§ Material for this task:
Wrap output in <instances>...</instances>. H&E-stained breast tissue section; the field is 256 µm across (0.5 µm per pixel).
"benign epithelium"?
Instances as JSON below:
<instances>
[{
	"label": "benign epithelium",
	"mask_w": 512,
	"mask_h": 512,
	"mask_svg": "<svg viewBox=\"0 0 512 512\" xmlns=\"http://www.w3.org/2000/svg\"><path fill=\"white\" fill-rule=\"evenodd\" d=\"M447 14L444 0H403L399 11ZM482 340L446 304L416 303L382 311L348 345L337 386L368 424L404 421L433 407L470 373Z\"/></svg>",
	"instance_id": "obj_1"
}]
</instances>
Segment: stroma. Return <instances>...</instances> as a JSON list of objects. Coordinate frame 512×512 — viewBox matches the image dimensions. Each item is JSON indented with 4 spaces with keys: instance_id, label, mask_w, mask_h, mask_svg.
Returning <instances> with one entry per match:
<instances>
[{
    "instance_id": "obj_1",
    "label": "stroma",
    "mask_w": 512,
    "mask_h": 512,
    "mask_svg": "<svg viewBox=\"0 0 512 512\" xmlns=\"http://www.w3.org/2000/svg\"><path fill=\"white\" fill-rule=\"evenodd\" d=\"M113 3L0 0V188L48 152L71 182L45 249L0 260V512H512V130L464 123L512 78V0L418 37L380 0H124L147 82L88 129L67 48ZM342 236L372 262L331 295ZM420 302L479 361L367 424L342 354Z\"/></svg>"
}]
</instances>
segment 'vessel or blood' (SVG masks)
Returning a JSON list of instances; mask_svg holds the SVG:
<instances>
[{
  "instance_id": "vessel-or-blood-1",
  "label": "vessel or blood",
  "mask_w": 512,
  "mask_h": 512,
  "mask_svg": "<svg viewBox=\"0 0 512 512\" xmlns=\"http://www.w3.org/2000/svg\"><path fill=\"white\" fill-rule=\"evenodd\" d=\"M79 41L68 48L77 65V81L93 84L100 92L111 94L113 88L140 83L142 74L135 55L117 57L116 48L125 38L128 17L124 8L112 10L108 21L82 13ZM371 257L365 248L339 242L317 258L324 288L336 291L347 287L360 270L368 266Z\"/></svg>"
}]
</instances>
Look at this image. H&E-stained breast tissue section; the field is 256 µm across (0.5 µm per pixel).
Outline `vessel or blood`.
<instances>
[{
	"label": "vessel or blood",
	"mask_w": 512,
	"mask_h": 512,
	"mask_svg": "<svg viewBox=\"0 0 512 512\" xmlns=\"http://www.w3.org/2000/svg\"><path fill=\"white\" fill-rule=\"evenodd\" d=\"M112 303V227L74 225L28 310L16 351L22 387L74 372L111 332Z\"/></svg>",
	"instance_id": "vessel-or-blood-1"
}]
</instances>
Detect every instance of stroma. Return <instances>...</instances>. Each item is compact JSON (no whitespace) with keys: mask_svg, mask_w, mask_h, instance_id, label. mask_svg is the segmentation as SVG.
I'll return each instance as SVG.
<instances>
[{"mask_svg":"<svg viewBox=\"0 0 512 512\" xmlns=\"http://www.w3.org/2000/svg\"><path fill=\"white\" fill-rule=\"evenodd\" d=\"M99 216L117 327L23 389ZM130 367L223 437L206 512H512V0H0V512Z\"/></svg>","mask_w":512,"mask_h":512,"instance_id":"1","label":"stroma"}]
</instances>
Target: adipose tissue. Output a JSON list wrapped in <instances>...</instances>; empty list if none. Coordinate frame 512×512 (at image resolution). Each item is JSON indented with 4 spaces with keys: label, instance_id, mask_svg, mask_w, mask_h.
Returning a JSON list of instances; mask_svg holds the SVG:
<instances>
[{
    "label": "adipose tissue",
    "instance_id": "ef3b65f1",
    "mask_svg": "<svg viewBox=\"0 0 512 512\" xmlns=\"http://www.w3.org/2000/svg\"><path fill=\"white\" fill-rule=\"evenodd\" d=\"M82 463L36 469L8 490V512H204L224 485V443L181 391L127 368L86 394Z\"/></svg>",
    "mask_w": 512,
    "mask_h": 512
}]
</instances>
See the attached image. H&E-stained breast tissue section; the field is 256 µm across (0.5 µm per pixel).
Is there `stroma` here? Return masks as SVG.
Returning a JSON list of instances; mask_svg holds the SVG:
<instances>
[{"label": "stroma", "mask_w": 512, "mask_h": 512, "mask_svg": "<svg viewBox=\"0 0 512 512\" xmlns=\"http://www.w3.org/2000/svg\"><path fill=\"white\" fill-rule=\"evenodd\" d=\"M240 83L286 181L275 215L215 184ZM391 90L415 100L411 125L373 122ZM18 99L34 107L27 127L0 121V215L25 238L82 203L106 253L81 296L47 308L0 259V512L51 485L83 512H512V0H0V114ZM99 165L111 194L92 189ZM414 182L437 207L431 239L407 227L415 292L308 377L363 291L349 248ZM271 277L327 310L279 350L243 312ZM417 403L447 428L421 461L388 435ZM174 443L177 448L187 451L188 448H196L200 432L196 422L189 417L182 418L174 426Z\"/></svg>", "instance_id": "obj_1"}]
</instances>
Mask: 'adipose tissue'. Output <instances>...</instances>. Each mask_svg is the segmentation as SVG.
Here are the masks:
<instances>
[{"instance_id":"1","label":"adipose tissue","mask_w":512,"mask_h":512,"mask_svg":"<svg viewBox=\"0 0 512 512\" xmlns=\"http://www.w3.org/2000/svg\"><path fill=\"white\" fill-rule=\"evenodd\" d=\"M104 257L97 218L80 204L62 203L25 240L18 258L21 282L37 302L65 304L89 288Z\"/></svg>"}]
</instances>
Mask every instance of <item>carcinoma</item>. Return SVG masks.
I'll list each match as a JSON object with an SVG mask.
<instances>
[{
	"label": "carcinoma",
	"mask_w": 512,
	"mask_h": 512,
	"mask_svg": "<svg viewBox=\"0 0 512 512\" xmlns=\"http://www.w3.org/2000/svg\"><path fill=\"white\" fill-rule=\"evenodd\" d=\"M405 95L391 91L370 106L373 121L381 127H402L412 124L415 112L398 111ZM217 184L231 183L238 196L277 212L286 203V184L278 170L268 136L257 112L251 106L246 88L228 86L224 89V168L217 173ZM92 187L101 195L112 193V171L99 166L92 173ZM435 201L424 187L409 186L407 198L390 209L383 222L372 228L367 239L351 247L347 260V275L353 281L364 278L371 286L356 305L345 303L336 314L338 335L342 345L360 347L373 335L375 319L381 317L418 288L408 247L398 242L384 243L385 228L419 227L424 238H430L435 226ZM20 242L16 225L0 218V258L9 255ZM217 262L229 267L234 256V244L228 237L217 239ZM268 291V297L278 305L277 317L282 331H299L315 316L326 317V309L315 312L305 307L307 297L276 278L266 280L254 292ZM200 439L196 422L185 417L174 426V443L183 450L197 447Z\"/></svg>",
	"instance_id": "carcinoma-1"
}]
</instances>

§ Instructions to follow:
Extract all lines that hold the word "across".

§ Solution to this task:
Wrap output in <instances>...</instances>. H&E-stained breast tissue section; the field is 256 µm across (0.5 µm per pixel).
Look at this image. H&E-stained breast tissue section; the field is 256 µm across (0.5 µm per pixel).
See the attached image. H&E-stained breast tissue section; the field is 256 µm across (0.5 µm per pixel).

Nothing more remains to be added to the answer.